• AVAILABLE DATA:
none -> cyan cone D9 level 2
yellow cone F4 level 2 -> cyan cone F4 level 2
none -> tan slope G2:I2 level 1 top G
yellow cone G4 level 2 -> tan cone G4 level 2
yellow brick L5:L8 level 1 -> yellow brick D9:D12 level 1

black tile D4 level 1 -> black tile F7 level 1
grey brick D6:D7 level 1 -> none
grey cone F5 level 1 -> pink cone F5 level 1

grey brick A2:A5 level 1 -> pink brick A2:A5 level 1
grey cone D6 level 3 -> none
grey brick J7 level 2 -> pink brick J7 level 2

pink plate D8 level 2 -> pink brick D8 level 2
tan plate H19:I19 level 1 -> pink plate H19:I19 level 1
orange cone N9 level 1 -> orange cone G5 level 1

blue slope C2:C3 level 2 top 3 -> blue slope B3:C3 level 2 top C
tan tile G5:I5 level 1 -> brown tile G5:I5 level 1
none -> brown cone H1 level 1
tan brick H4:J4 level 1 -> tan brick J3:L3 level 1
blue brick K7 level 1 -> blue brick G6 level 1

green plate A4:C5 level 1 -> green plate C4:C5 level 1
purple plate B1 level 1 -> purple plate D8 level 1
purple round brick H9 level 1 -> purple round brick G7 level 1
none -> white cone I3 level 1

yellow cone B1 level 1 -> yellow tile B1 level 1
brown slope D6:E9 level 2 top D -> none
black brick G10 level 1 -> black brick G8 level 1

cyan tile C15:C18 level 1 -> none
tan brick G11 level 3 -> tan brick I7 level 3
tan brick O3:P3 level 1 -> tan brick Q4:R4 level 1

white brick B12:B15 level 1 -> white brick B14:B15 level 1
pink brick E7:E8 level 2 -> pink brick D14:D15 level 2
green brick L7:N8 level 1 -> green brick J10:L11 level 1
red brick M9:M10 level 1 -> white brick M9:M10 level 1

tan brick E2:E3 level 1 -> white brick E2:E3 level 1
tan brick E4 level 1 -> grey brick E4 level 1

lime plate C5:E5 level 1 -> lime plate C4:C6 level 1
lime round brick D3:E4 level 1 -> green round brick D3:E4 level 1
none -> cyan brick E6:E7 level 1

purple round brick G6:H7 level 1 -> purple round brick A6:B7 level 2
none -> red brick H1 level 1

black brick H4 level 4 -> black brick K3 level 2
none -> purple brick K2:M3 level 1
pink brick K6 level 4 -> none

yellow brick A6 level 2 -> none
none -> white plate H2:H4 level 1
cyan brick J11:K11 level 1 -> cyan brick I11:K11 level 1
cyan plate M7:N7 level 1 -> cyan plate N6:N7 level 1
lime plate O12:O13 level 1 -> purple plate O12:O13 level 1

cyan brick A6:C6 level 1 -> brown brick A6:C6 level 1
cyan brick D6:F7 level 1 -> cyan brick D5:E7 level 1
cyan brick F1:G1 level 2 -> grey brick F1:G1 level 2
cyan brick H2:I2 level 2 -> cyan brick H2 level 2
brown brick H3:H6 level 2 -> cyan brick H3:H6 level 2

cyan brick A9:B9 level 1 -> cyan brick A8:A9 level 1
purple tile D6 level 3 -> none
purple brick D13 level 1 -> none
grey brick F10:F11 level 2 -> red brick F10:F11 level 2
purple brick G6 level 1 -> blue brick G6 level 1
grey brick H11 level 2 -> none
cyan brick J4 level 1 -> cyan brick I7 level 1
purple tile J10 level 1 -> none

• EXERCISE GOAL:
Reprint exactly the lines above that start at the one with "tan tile G5:I5" and end at the one with "purple plate B1", keeping both and adding none.

• RESPONSE AREA:
tan tile G5:I5 level 1 -> brown tile G5:I5 level 1
none -> brown cone H1 level 1
tan brick H4:J4 level 1 -> tan brick J3:L3 level 1
blue brick K7 level 1 -> blue brick G6 level 1

green plate A4:C5 level 1 -> green plate C4:C5 level 1
purple plate B1 level 1 -> purple plate D8 level 1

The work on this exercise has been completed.